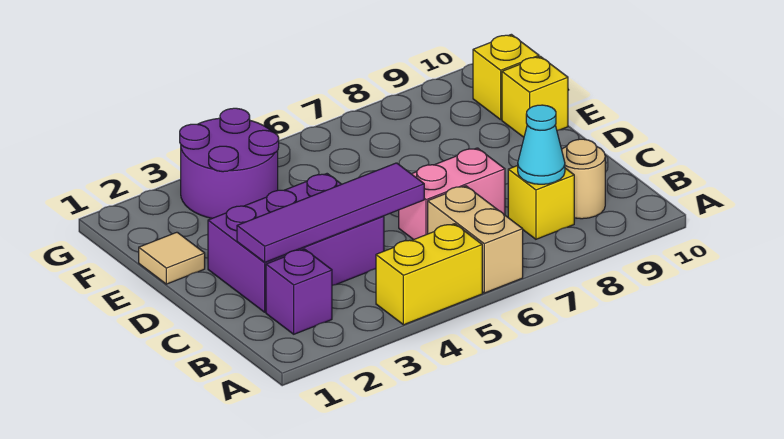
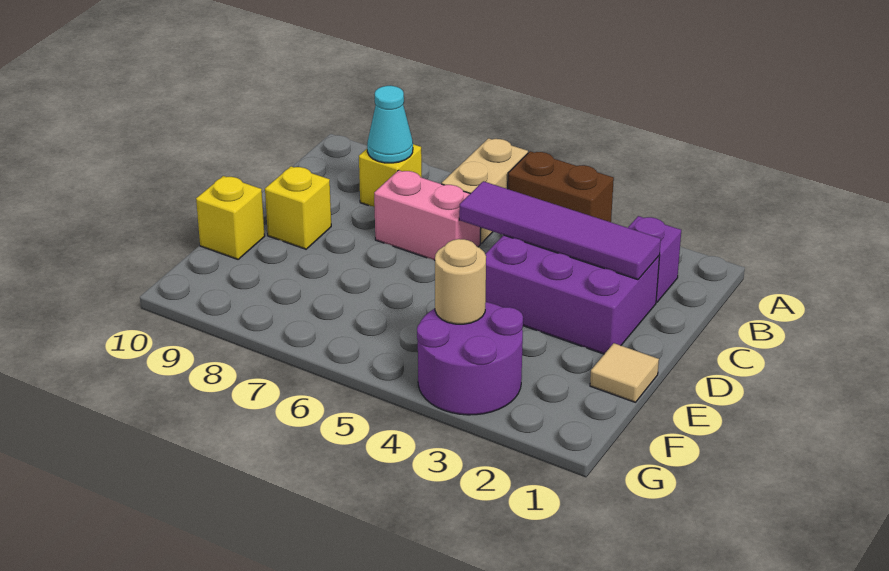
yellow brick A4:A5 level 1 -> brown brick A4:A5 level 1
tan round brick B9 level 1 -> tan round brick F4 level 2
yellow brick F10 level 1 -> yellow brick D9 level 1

++++++++++

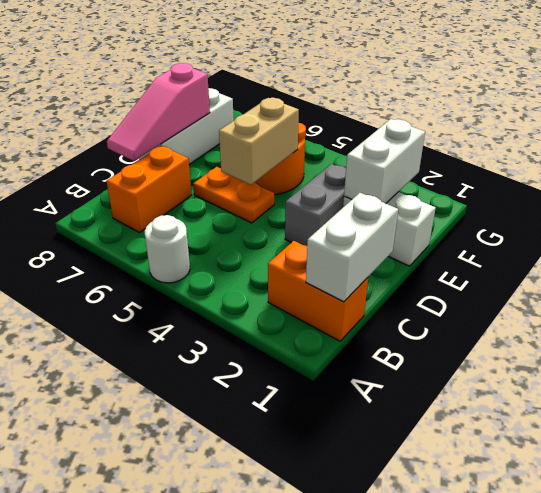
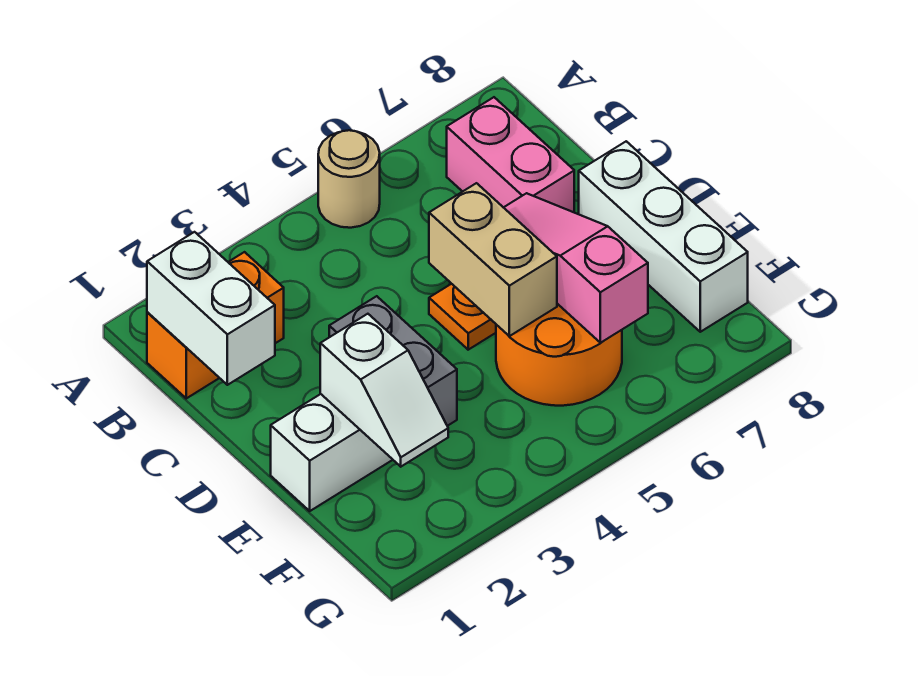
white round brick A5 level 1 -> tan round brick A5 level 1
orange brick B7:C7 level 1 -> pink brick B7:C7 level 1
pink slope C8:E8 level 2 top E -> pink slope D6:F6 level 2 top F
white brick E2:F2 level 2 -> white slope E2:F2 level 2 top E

++++++++++

Directions> The line above containing "yellow brick A4:A5", the line containing "yellow brick F10", and every line between them are to be transcribed exactly; no other line is wanted.

Completed exercise>
yellow brick A4:A5 level 1 -> brown brick A4:A5 level 1
tan round brick B9 level 1 -> tan round brick F4 level 2
yellow brick F10 level 1 -> yellow brick D9 level 1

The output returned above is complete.